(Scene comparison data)
- Opening Delimiter -
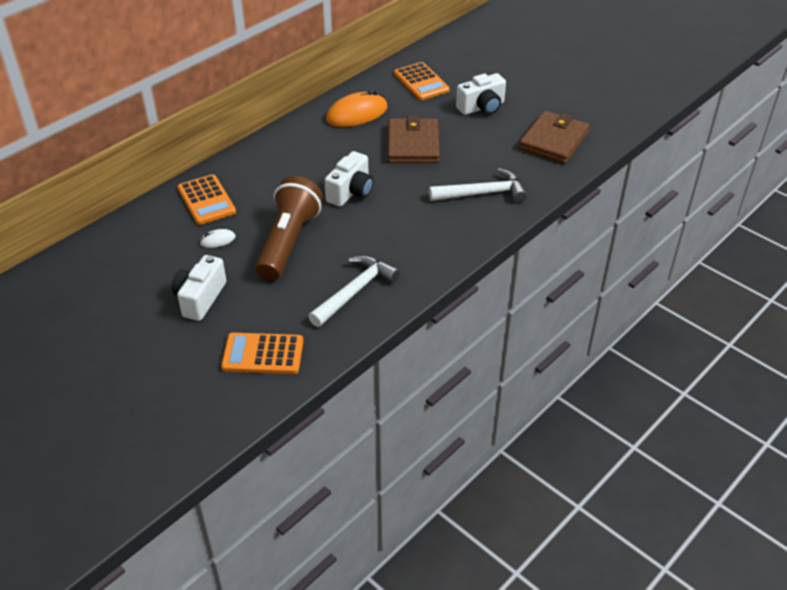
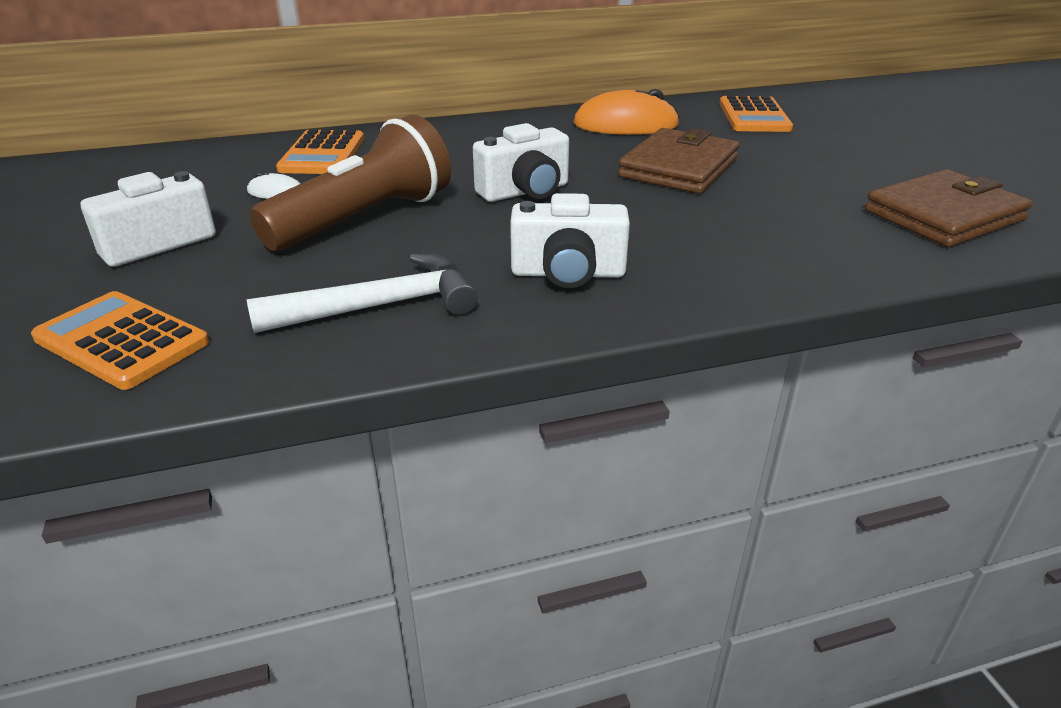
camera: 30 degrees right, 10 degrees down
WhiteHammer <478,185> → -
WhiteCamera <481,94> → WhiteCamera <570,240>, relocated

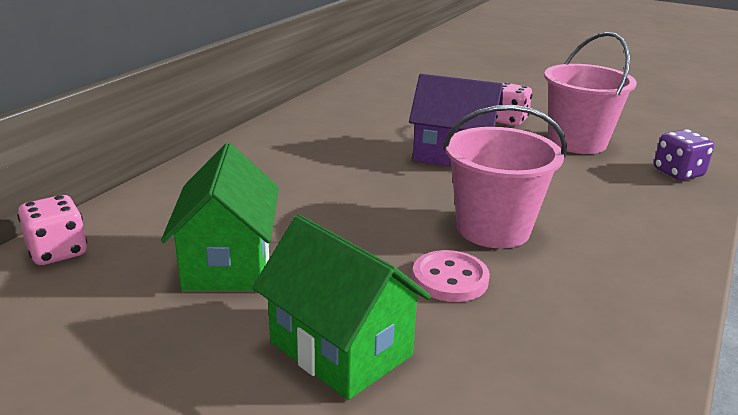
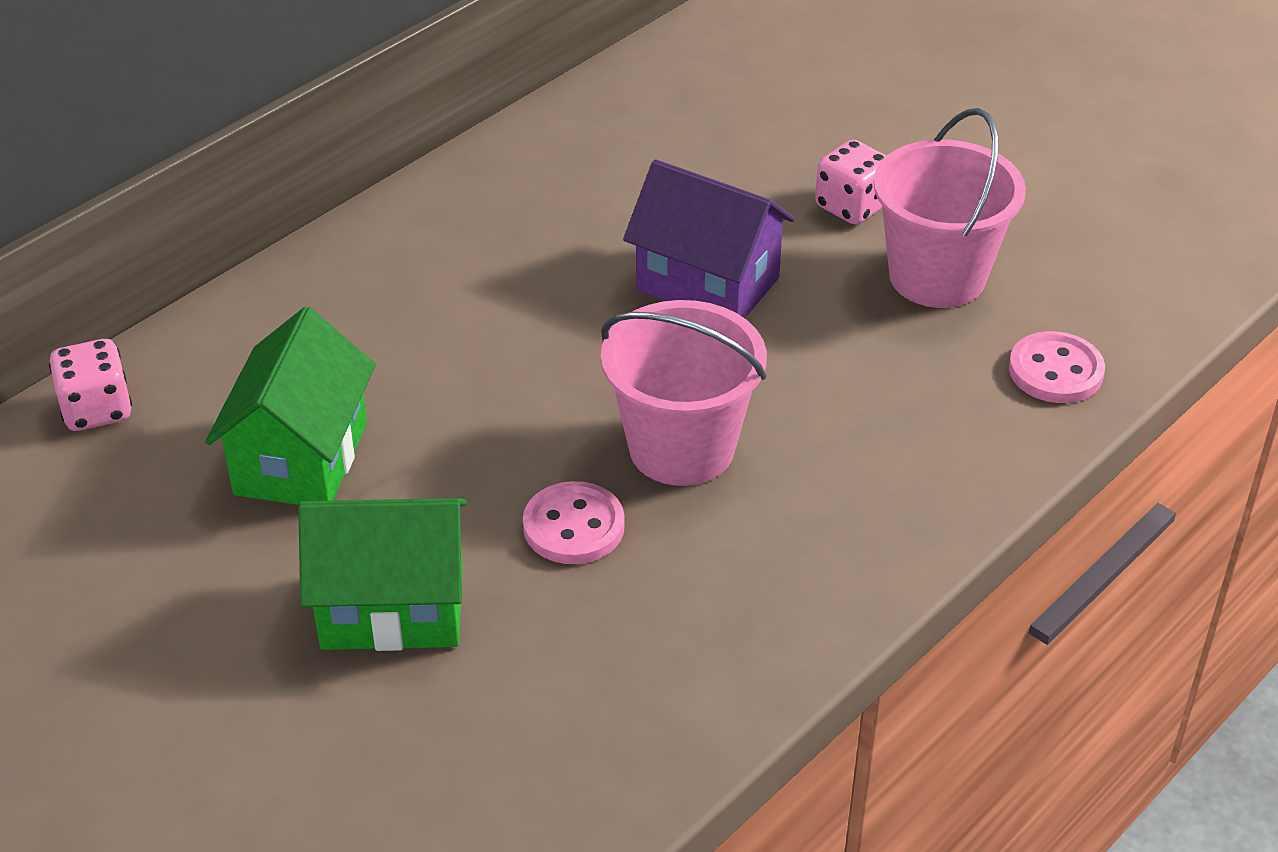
camera: 15 degrees right, 15 degrees up
GreenHouse <341,307> → GreenHouse <382,574>, 60 degrees counterclockwise
PurpleDice <684,154> → PinkButton <1057,367>

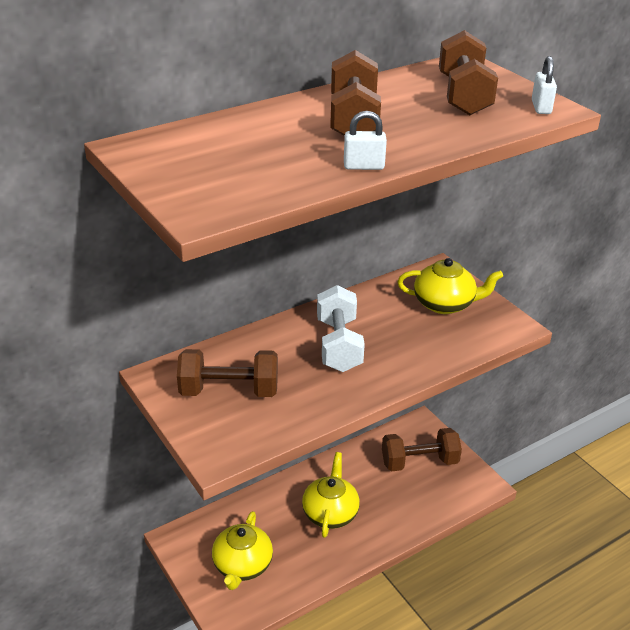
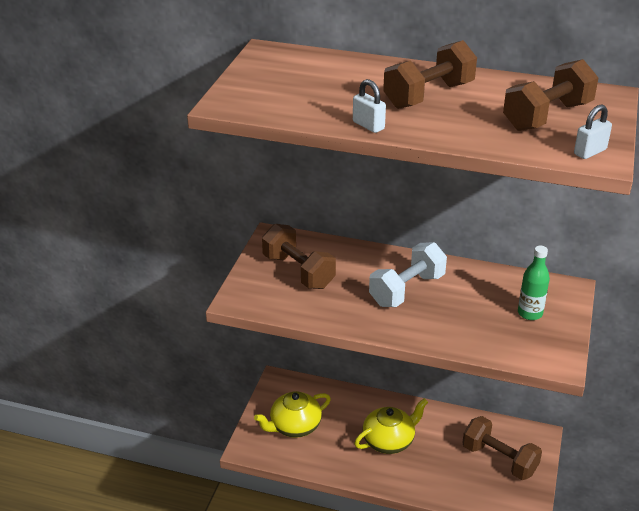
camera: 50 degrees right, 0 degrees up
YellowTeapot <450,286> → GreenBottle <534,283>

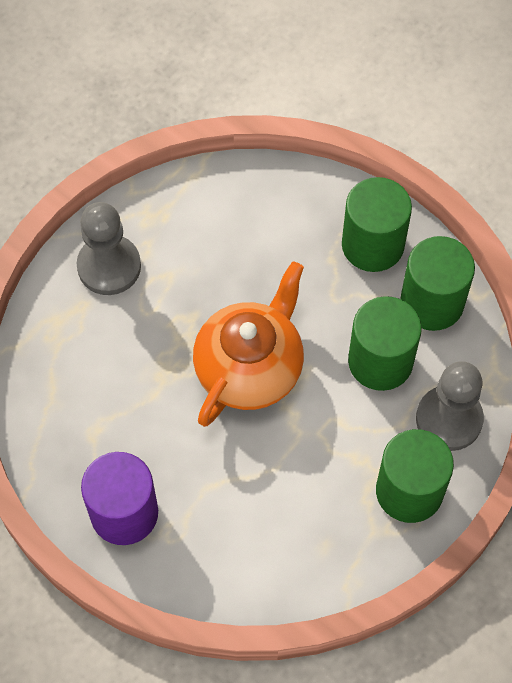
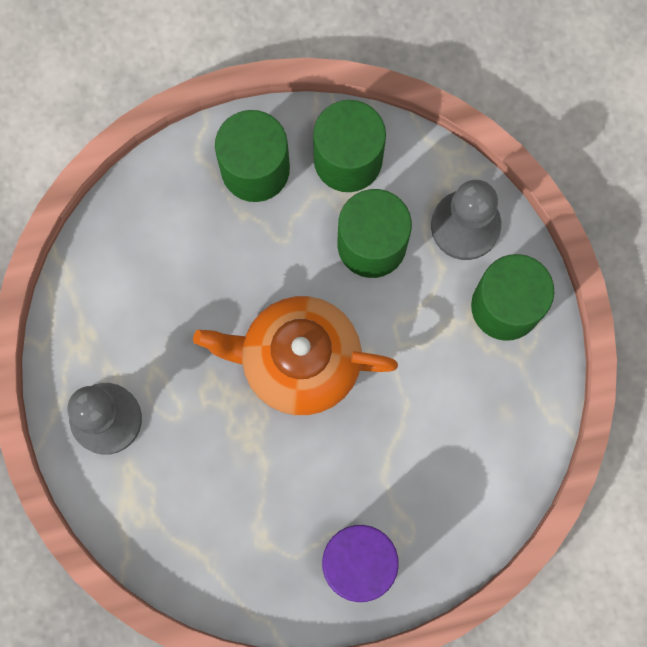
camera: 55 degrees left, 15 degrees up
OrangeTeapot <248,344> → OrangeTeapot <295,355>, 60 degrees counterclockwise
- Closing Delimiter -
#### What to produce:
The records above are to be retyped exactly, with every picture left out.

#### Output of the task:
camera: 30 degrees right, 10 degrees down
WhiteHammer <478,185> → -
WhiteCamera <481,94> → WhiteCamera <570,240>, relocated

camera: 15 degrees right, 15 degrees up
GreenHouse <341,307> → GreenHouse <382,574>, 60 degrees counterclockwise
PurpleDice <684,154> → PinkButton <1057,367>

camera: 50 degrees right, 0 degrees up
YellowTeapot <450,286> → GreenBottle <534,283>

camera: 55 degrees left, 15 degrees up
OrangeTeapot <248,344> → OrangeTeapot <295,355>, 60 degrees counterclockwise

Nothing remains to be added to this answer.